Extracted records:
══════
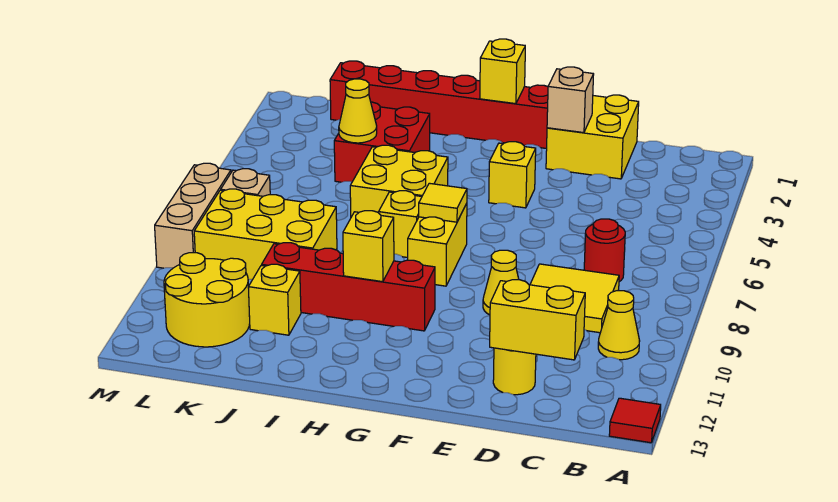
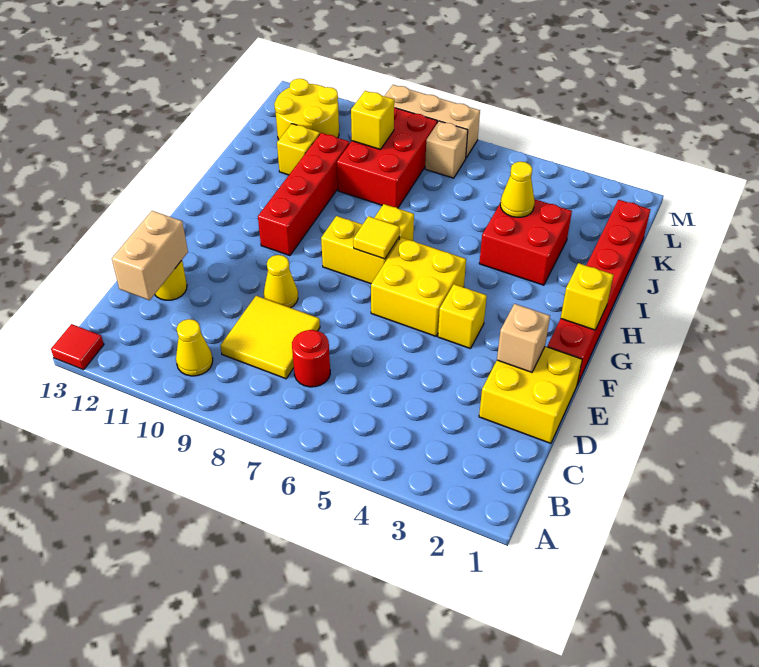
yellow brick C12:D12 level 2 -> tan brick C12:D12 level 2
yellow brick H5:I6 level 1 -> yellow brick F5:G6 level 1
yellow brick H10 level 2 -> yellow brick K9 level 2
yellow brick J8:L9 level 1 -> red brick J8:L9 level 1

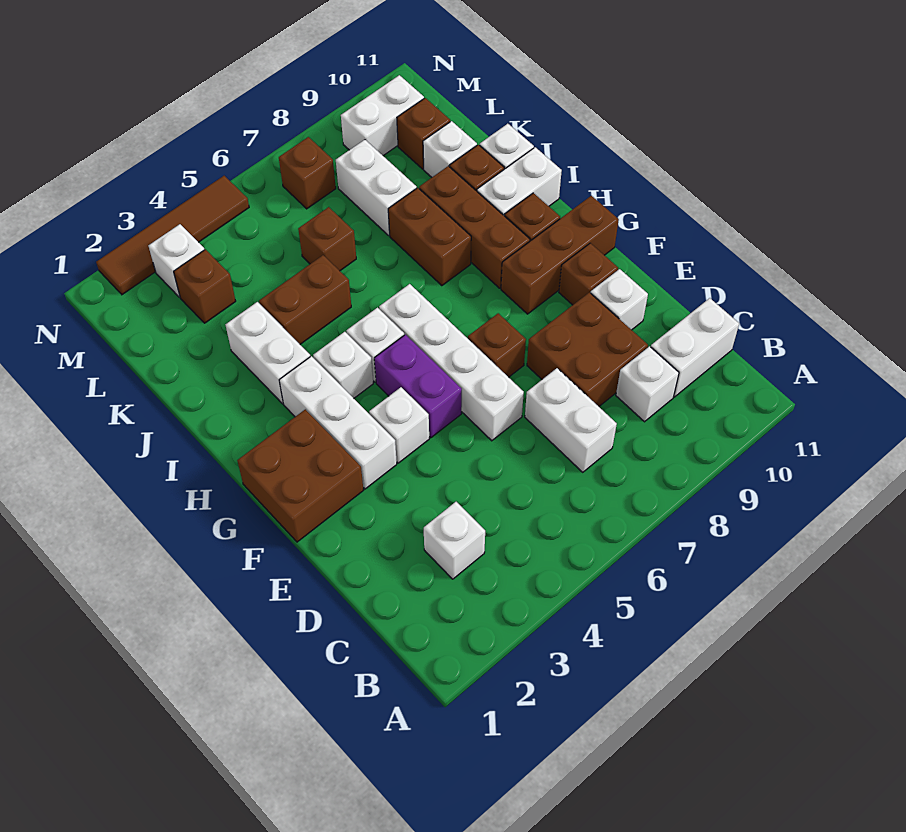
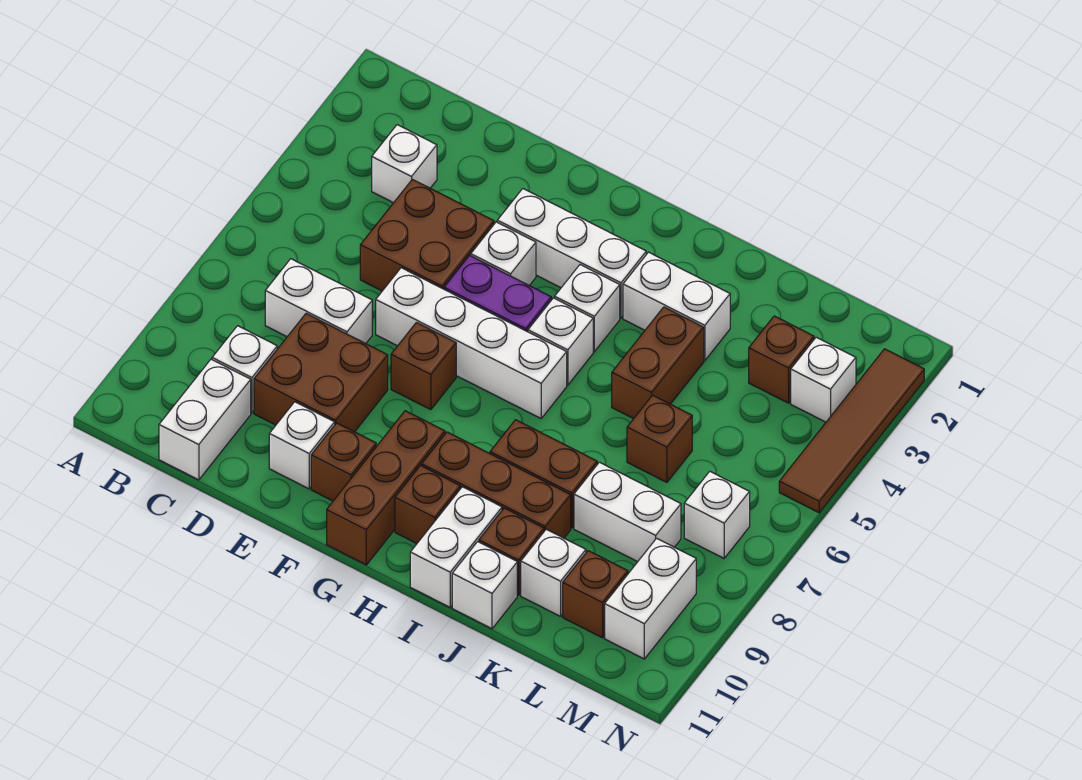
brown brick F1:G2 level 1 -> brown brick D4:E5 level 1
brown brick M7 level 1 -> white brick M7 level 1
══════
- Task prompt
Without the pictures, retype exactly the lines from the one that holds "yellow brick H5:I6" to the last line of the data above, both of them included.

- Output for this task
yellow brick H5:I6 level 1 -> yellow brick F5:G6 level 1
yellow brick H10 level 2 -> yellow brick K9 level 2
yellow brick J8:L9 level 1 -> red brick J8:L9 level 1

brown brick F1:G2 level 1 -> brown brick D4:E5 level 1
brown brick M7 level 1 -> white brick M7 level 1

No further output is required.